▶ [Dataset content]
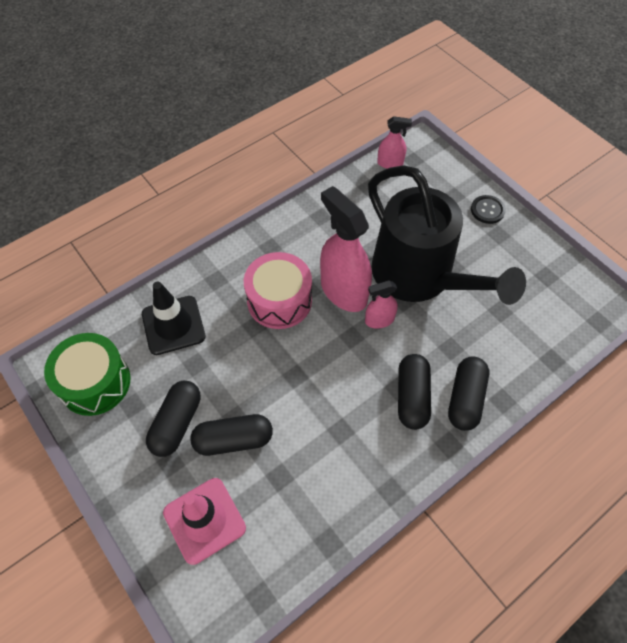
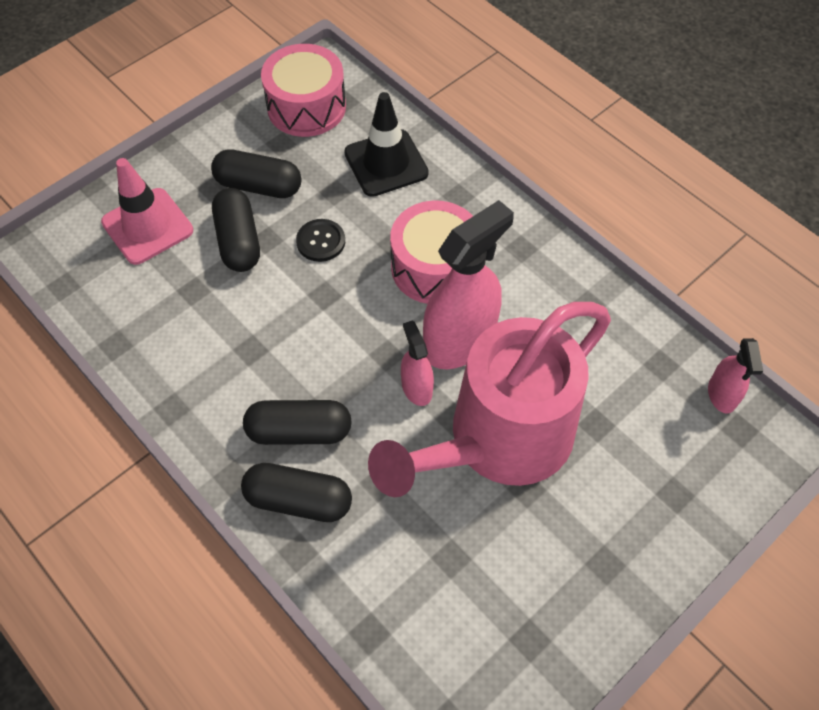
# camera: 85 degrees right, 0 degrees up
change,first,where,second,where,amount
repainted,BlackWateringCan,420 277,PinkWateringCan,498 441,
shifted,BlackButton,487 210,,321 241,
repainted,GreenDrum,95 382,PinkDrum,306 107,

--

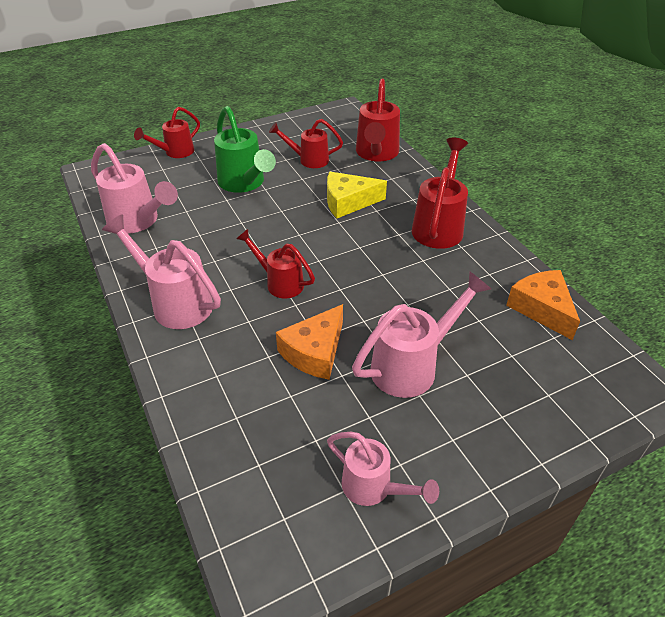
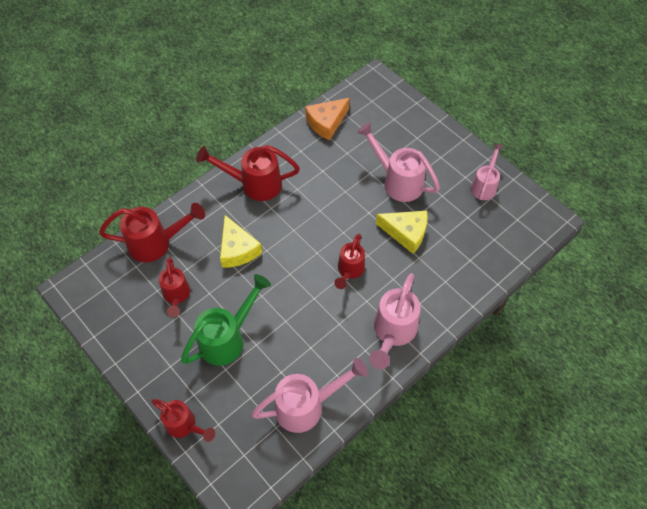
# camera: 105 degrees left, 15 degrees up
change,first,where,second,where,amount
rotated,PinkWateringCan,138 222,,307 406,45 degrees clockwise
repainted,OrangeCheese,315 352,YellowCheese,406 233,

▶ [Instructions for the task] Filter the entries down to the lines containing "repainted". Copy each of those lines.

▶ [Output for this exercise]
repainted,BlackWateringCan,420 277,PinkWateringCan,498 441,
repainted,GreenDrum,95 382,PinkDrum,306 107,
repainted,OrangeCheese,315 352,YellowCheese,406 233,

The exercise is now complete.